**THE PROBLEM:** Below are the entries; output exactly the lines from the one containing "orange cone A2" through the final line, inclusive.
====================
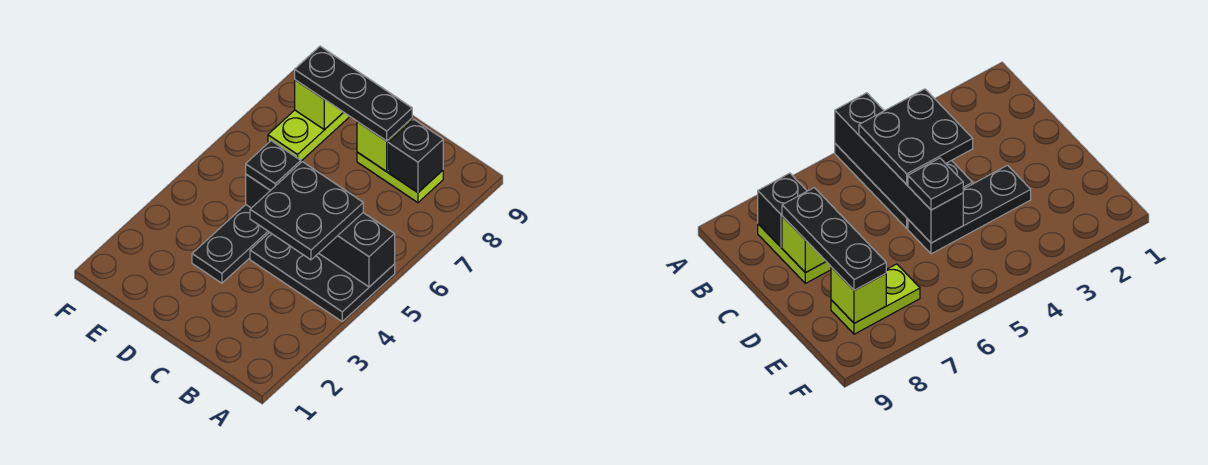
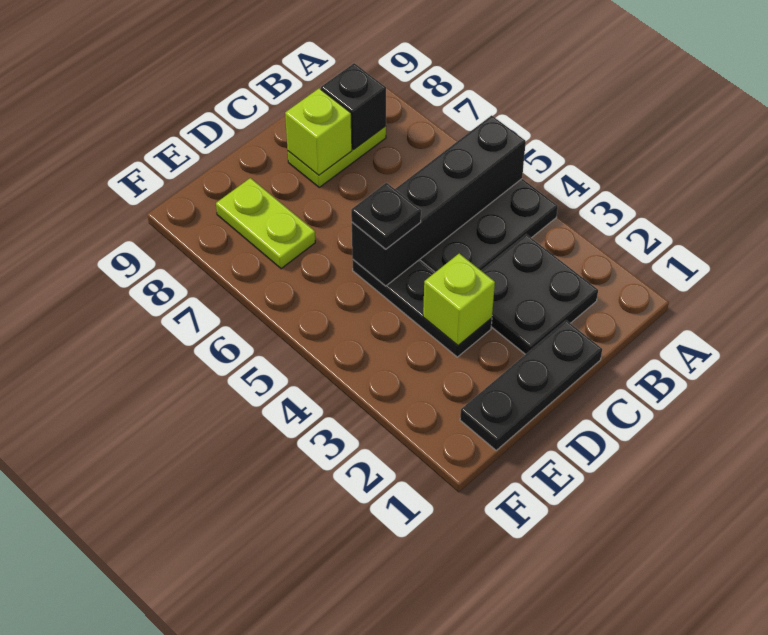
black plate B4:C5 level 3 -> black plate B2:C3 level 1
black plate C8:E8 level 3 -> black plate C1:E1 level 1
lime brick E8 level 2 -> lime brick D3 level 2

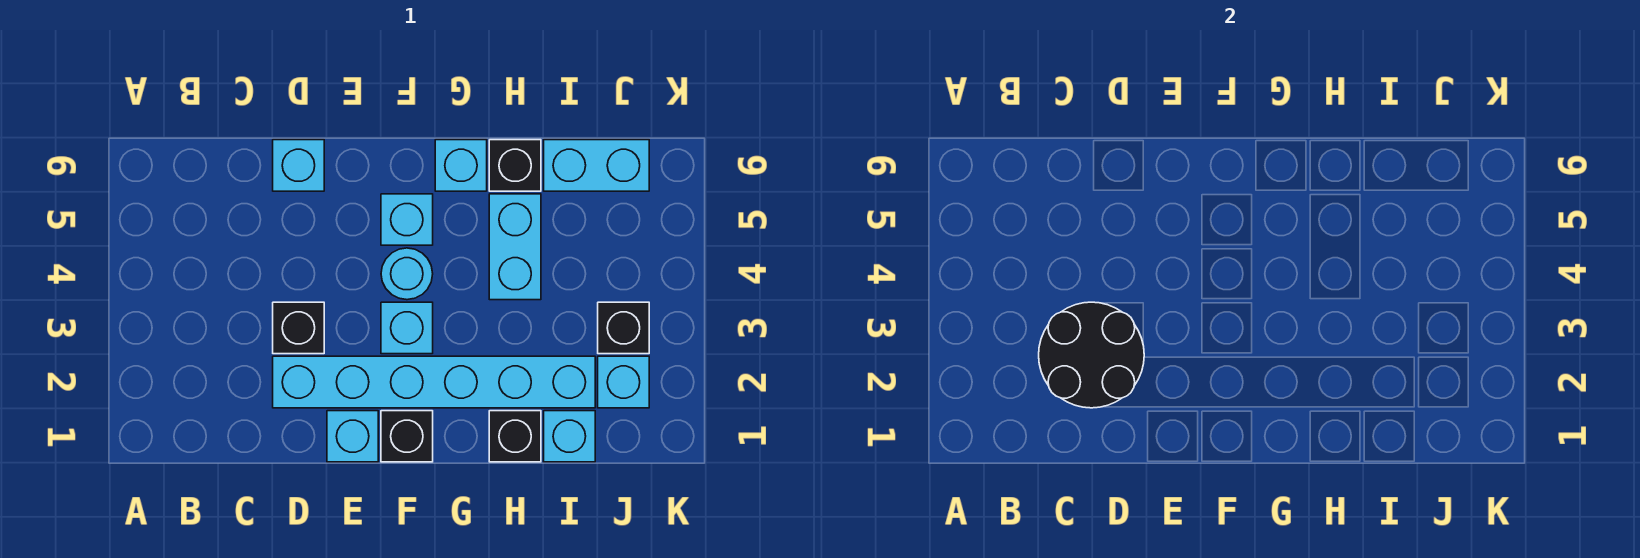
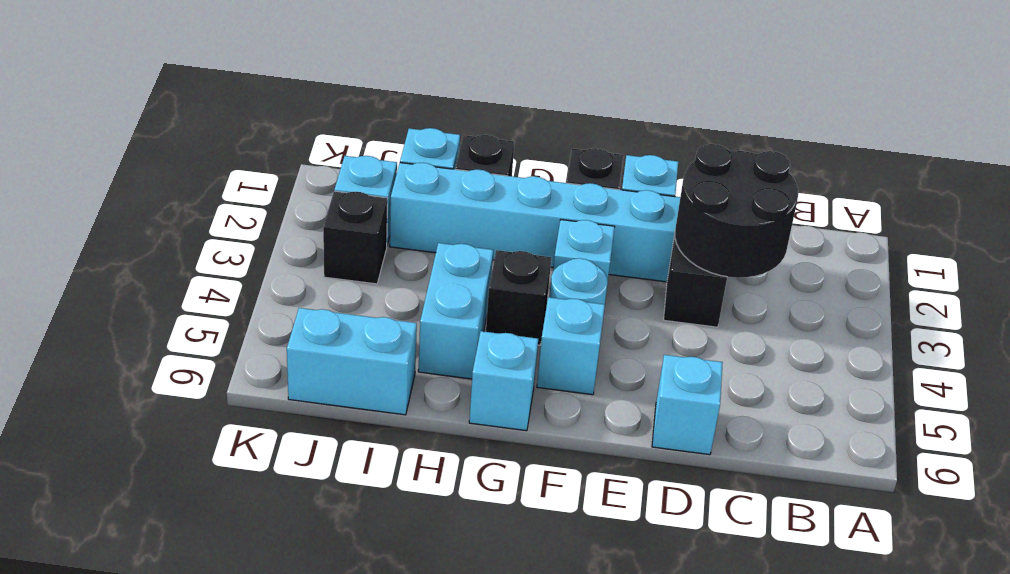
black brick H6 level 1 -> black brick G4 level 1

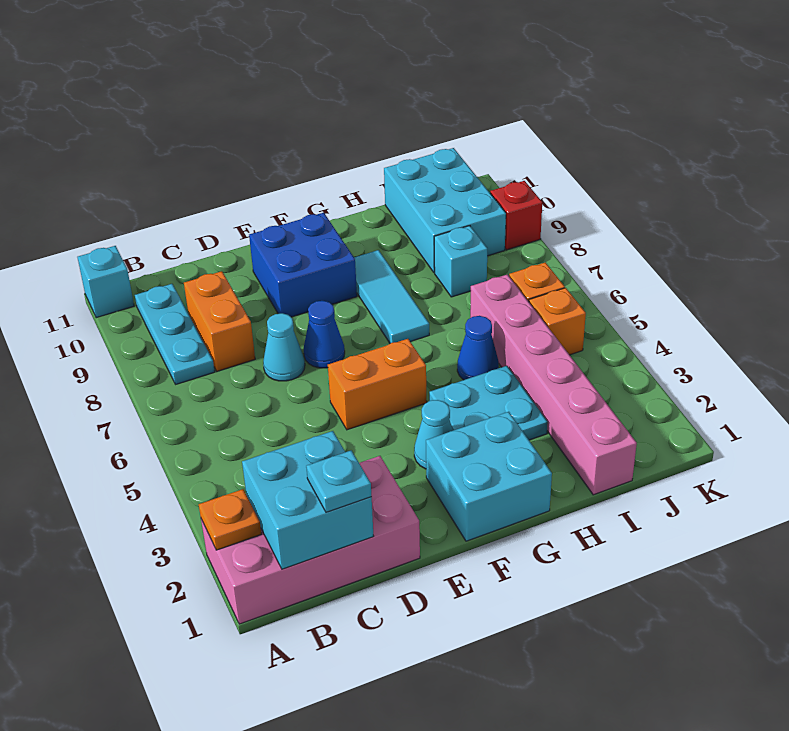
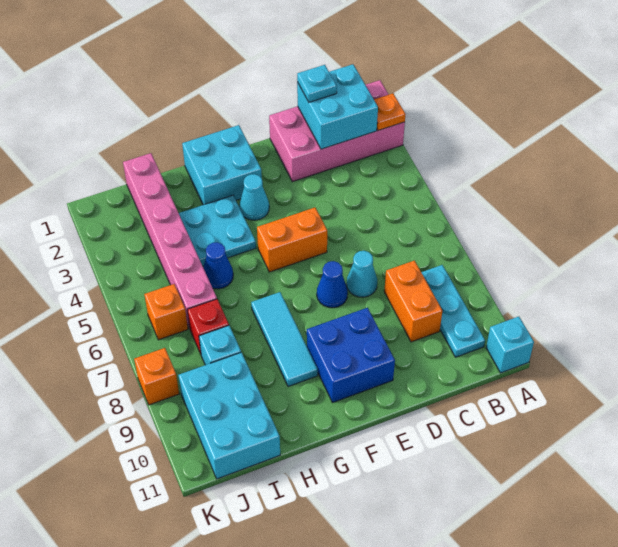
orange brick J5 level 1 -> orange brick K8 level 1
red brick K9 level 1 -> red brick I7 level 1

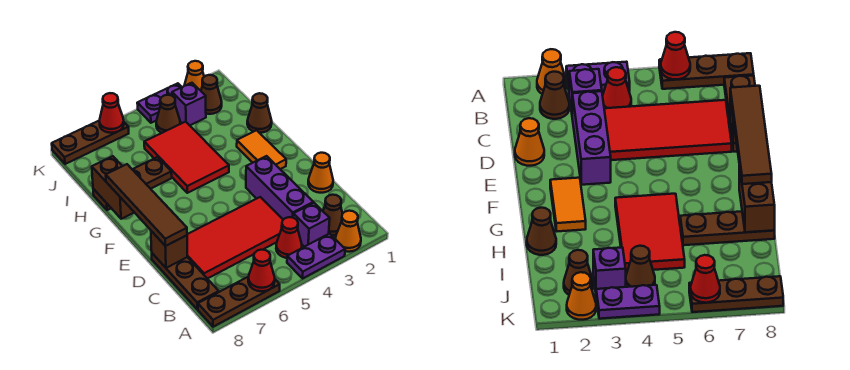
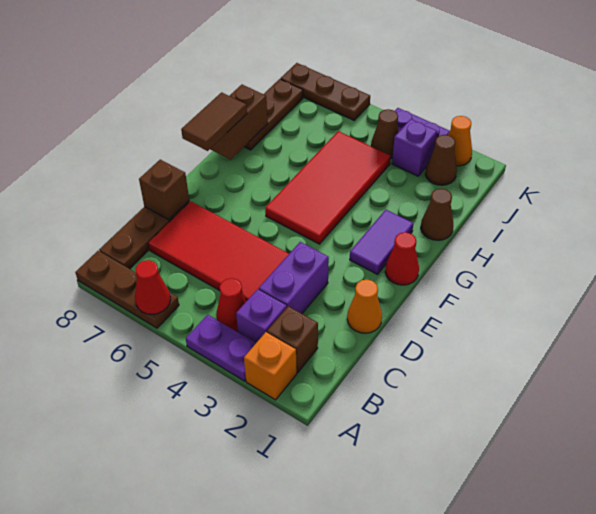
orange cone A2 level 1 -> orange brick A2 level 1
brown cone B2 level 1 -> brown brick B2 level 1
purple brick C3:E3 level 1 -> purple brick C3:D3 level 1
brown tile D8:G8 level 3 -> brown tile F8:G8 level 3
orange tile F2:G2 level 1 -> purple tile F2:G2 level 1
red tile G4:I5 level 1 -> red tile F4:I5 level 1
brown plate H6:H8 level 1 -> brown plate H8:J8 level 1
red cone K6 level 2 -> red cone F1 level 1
====================
**COMPLETED TASK:**
orange cone A2 level 1 -> orange brick A2 level 1
brown cone B2 level 1 -> brown brick B2 level 1
purple brick C3:E3 level 1 -> purple brick C3:D3 level 1
brown tile D8:G8 level 3 -> brown tile F8:G8 level 3
orange tile F2:G2 level 1 -> purple tile F2:G2 level 1
red tile G4:I5 level 1 -> red tile F4:I5 level 1
brown plate H6:H8 level 1 -> brown plate H8:J8 level 1
red cone K6 level 2 -> red cone F1 level 1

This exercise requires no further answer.